Information shown below:

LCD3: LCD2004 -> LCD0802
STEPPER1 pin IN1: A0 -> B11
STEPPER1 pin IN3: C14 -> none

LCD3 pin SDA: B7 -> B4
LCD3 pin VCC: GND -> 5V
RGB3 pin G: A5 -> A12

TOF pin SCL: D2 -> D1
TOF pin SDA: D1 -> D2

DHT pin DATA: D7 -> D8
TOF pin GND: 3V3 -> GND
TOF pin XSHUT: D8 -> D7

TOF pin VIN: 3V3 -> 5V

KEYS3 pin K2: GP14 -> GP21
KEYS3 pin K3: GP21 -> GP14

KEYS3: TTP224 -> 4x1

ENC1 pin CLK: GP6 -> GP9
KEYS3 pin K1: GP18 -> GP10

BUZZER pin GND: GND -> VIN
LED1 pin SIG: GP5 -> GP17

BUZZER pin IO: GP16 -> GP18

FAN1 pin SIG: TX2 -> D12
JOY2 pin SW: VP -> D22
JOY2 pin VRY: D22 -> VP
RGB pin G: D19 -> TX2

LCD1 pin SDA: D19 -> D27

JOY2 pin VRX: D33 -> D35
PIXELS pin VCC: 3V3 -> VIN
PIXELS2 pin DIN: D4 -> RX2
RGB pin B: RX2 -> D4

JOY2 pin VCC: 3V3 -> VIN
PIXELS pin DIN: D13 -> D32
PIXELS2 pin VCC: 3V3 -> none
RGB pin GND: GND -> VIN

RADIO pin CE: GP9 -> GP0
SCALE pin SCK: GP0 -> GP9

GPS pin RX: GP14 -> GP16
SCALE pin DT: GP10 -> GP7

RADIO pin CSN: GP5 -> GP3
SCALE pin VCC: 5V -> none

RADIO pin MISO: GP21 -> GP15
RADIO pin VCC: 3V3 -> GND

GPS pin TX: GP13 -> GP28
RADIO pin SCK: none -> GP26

End of Information shown.

(Exercise objective):
Each record above needs to be given again exactly as written.

(Your solution):
LCD3: LCD2004 -> LCD0802
STEPPER1 pin IN1: A0 -> B11
STEPPER1 pin IN3: C14 -> none

LCD3 pin SDA: B7 -> B4
LCD3 pin VCC: GND -> 5V
RGB3 pin G: A5 -> A12

TOF pin SCL: D2 -> D1
TOF pin SDA: D1 -> D2

DHT pin DATA: D7 -> D8
TOF pin GND: 3V3 -> GND
TOF pin XSHUT: D8 -> D7

TOF pin VIN: 3V3 -> 5V

KEYS3 pin K2: GP14 -> GP21
KEYS3 pin K3: GP21 -> GP14

KEYS3: TTP224 -> 4x1

ENC1 pin CLK: GP6 -> GP9
KEYS3 pin K1: GP18 -> GP10

BUZZER pin GND: GND -> VIN
LED1 pin SIG: GP5 -> GP17

BUZZER pin IO: GP16 -> GP18

FAN1 pin SIG: TX2 -> D12
JOY2 pin SW: VP -> D22
JOY2 pin VRY: D22 -> VP
RGB pin G: D19 -> TX2

LCD1 pin SDA: D19 -> D27

JOY2 pin VRX: D33 -> D35
PIXELS pin VCC: 3V3 -> VIN
PIXELS2 pin DIN: D4 -> RX2
RGB pin B: RX2 -> D4

JOY2 pin VCC: 3V3 -> VIN
PIXELS pin DIN: D13 -> D32
PIXELS2 pin VCC: 3V3 -> none
RGB pin GND: GND -> VIN

RADIO pin CE: GP9 -> GP0
SCALE pin SCK: GP0 -> GP9

GPS pin RX: GP14 -> GP16
SCALE pin DT: GP10 -> GP7

RADIO pin CSN: GP5 -> GP3
SCALE pin VCC: 5V -> none

RADIO pin MISO: GP21 -> GP15
RADIO pin VCC: 3V3 -> GND

GPS pin TX: GP13 -> GP28
RADIO pin SCK: none -> GP26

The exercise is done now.